--- BEGIN Records shown ---

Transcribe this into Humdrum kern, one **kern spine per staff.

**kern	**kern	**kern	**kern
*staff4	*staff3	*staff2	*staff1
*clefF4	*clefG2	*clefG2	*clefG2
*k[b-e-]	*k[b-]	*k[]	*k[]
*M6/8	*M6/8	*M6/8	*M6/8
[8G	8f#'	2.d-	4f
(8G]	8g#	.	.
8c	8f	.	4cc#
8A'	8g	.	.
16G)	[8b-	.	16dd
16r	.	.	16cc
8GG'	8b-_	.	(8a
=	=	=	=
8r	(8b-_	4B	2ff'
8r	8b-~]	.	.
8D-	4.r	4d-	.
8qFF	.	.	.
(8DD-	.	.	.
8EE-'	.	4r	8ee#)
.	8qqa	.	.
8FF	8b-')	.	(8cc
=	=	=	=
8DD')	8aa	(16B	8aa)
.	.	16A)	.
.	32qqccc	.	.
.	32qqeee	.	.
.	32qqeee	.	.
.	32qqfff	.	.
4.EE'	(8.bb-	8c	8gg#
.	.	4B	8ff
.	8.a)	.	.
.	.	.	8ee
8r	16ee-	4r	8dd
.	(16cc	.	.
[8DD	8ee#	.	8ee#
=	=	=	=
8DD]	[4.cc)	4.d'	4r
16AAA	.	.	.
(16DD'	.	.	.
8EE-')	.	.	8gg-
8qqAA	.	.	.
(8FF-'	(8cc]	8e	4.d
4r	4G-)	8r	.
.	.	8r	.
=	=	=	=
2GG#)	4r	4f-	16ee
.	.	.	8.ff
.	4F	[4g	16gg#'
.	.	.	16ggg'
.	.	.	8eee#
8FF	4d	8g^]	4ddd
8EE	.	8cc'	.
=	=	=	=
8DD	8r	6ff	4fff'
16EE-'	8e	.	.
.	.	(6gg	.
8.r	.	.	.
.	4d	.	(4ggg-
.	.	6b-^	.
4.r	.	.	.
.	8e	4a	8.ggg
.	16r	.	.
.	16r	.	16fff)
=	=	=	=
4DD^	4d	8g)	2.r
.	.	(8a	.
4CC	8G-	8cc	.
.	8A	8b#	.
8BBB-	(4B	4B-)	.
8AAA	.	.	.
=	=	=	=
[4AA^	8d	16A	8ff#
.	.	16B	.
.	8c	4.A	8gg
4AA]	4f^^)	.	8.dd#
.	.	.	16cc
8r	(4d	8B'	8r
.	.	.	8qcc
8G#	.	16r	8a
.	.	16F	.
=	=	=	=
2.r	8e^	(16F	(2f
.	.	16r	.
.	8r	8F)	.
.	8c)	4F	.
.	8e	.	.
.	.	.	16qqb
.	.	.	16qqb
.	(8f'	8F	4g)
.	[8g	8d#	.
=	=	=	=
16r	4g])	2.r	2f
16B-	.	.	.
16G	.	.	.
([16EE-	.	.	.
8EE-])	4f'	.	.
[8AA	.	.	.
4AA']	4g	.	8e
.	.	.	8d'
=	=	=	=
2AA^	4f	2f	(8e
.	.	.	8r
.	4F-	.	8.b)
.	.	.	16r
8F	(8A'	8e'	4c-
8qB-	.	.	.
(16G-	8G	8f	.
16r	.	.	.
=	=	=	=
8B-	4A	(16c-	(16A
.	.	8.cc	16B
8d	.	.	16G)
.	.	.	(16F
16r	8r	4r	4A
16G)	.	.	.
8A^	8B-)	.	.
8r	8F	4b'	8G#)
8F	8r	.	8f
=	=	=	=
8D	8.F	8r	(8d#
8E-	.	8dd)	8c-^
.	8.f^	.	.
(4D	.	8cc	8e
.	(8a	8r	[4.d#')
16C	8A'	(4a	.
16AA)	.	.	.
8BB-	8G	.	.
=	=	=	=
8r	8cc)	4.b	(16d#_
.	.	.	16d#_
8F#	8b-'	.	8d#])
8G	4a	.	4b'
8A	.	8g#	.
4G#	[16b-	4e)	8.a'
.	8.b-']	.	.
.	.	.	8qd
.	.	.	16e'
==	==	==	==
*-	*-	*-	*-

--- END Records shown ---
--- BEGIN Records shown ---

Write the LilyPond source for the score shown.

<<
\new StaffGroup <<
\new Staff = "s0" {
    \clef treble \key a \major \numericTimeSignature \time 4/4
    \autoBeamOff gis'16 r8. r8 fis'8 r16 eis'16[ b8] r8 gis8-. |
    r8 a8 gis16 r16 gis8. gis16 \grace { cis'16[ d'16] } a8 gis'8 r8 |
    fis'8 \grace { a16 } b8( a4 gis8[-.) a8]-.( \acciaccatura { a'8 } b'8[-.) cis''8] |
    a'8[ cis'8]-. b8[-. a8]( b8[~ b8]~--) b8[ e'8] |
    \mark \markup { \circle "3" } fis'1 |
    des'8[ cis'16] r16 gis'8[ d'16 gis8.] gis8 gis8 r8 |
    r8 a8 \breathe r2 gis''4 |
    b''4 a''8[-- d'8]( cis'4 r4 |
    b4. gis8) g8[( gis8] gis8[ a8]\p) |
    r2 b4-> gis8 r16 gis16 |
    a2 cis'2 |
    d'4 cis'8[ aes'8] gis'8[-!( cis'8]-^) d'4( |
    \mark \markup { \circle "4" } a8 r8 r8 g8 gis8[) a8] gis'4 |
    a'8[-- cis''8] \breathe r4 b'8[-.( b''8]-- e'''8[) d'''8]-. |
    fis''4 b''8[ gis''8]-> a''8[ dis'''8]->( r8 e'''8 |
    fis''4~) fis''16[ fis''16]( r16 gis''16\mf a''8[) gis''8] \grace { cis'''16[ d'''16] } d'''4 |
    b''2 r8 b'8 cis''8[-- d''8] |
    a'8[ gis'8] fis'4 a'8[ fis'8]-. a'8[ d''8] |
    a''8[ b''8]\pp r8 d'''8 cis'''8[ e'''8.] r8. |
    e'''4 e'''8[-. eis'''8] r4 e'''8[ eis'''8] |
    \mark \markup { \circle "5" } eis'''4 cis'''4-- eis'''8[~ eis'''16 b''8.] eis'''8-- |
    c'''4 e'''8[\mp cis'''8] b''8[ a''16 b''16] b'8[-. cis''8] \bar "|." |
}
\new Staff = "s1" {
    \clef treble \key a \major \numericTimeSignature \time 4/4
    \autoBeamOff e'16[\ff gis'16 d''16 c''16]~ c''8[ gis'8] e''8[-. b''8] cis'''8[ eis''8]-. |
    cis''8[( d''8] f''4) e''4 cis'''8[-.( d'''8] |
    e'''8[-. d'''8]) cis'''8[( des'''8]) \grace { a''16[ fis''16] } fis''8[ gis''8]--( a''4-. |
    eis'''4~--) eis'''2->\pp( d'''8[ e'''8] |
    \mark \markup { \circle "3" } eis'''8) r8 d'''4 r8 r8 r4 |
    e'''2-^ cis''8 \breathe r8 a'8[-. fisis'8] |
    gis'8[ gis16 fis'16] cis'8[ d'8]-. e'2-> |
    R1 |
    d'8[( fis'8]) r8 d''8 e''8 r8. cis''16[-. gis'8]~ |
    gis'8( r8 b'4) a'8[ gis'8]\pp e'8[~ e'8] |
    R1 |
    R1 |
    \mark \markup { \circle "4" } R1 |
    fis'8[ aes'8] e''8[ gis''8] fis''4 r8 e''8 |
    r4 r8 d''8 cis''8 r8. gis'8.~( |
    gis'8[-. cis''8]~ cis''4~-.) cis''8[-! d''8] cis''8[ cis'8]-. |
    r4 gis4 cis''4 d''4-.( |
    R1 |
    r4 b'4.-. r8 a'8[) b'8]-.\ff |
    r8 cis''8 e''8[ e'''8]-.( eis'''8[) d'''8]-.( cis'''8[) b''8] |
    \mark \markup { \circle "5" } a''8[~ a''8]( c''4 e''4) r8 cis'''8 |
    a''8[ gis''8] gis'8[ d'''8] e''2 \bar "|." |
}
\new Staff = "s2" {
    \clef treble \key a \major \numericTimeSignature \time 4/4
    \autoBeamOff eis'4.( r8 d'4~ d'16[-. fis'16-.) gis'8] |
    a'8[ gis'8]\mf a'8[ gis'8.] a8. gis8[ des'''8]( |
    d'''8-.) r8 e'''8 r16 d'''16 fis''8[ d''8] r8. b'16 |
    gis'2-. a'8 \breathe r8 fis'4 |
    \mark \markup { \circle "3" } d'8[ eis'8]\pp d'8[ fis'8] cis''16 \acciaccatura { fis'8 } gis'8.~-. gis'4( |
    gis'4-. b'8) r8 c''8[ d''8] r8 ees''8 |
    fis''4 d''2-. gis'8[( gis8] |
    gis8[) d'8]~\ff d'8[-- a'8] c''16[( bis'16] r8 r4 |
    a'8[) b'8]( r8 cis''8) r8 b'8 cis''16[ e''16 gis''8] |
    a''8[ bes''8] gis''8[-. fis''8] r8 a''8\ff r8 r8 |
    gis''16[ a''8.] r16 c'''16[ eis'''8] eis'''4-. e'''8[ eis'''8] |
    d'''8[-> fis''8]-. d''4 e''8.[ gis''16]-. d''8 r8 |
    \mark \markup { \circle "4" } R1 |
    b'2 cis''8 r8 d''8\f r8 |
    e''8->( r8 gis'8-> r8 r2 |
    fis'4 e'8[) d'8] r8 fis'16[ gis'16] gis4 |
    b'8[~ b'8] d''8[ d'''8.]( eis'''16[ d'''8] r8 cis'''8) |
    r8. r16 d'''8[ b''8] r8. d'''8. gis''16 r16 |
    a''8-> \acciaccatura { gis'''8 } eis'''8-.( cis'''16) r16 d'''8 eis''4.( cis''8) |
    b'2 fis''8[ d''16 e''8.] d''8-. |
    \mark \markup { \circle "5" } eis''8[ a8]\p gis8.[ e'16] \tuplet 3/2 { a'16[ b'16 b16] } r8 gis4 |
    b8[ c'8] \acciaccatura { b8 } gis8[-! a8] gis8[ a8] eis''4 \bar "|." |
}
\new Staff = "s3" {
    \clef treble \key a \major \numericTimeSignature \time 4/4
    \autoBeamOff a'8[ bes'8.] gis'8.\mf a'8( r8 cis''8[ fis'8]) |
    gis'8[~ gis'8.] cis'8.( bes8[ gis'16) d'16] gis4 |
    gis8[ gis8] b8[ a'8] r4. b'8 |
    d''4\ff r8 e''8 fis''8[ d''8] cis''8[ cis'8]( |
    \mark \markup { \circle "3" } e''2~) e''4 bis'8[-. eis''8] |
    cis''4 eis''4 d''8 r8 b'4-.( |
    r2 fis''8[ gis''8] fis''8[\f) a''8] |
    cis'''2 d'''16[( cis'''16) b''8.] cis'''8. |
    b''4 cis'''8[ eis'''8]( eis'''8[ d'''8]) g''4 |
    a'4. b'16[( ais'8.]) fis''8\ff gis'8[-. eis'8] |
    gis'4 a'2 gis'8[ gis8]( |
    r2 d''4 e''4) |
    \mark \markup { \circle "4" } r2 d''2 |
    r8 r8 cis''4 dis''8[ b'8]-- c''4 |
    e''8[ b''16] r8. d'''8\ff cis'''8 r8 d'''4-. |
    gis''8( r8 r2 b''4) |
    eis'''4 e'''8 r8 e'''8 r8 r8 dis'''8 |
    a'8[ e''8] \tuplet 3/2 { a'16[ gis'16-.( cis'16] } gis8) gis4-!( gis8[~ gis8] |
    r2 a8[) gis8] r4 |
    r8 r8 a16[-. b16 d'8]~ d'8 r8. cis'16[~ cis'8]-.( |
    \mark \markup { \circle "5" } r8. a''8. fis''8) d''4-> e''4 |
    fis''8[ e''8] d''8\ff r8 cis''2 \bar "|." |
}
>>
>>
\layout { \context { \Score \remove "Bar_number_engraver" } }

--- END Records shown ---

● **Aim of the exercise**
Show every line of the entries that contains the string "tuplet".

● **Response below**
    \mark \markup { \circle "5" } eis''8[ a8]\p gis8.[ e'16] \tuplet 3/2 { a'16[ b'16 b16] } r8 gis4 |
    a'8[ e''8] \tuplet 3/2 { a'16[ gis'16-.( cis'16] } gis8) gis4-!( gis8[~ gis8] |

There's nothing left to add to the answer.